Revision comparison data
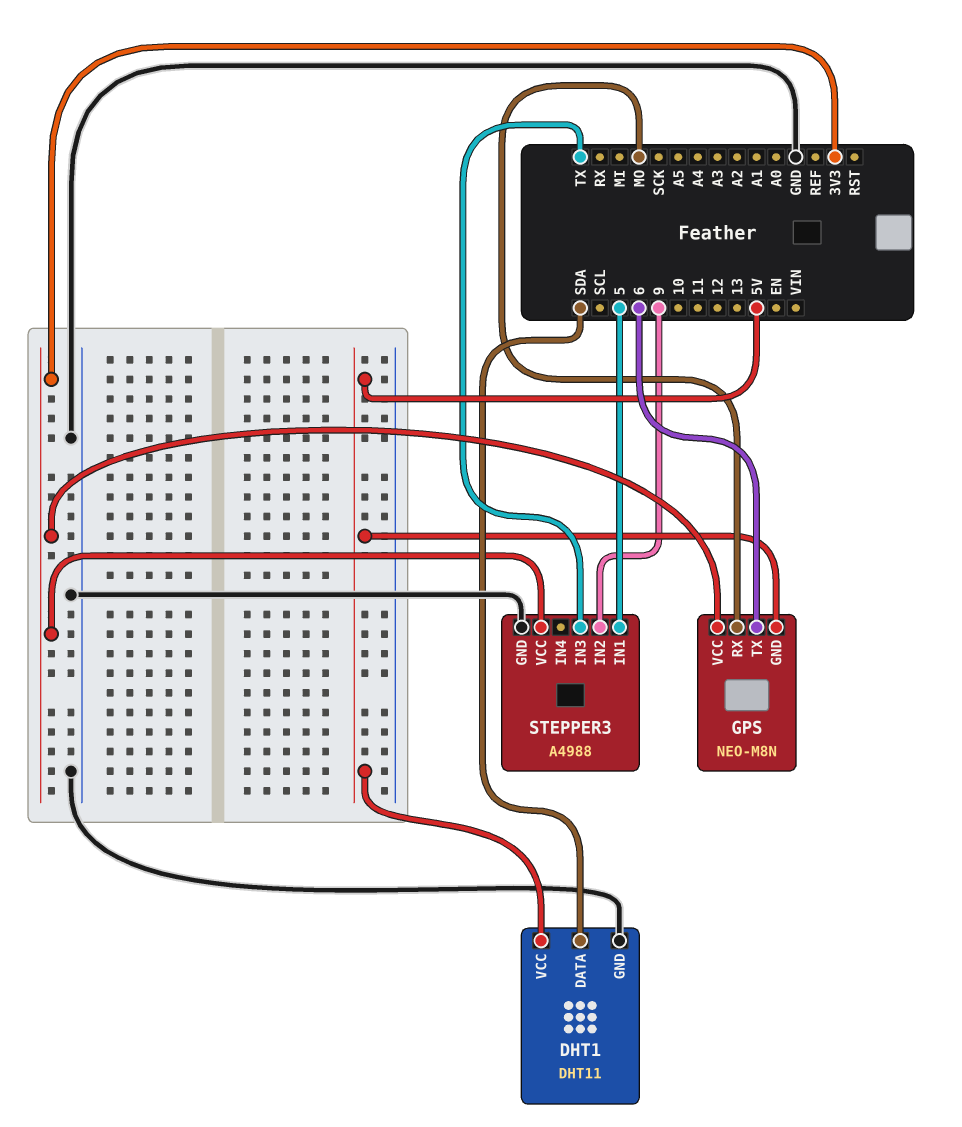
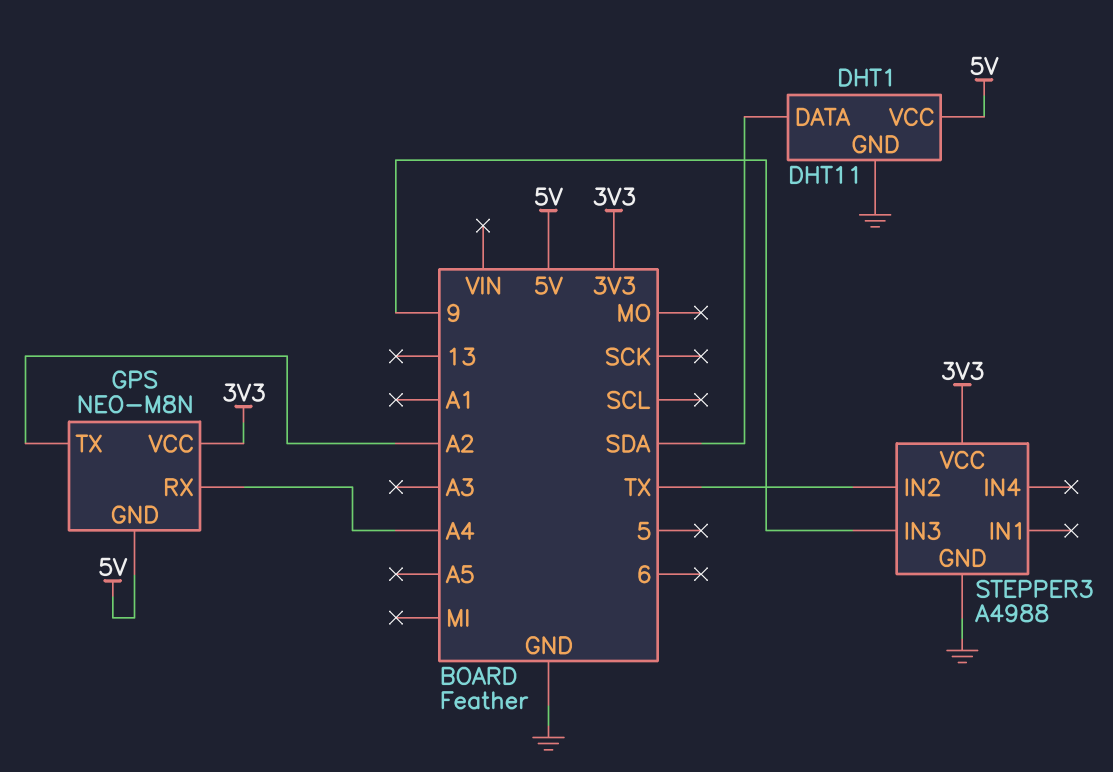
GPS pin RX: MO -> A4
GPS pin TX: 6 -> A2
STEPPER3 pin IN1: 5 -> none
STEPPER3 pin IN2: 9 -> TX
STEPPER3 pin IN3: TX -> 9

What the task asks: Without altering a word, return all of the records above and leave out their pictures.

Response below:
GPS pin RX: MO -> A4
GPS pin TX: 6 -> A2
STEPPER3 pin IN1: 5 -> none
STEPPER3 pin IN2: 9 -> TX
STEPPER3 pin IN3: TX -> 9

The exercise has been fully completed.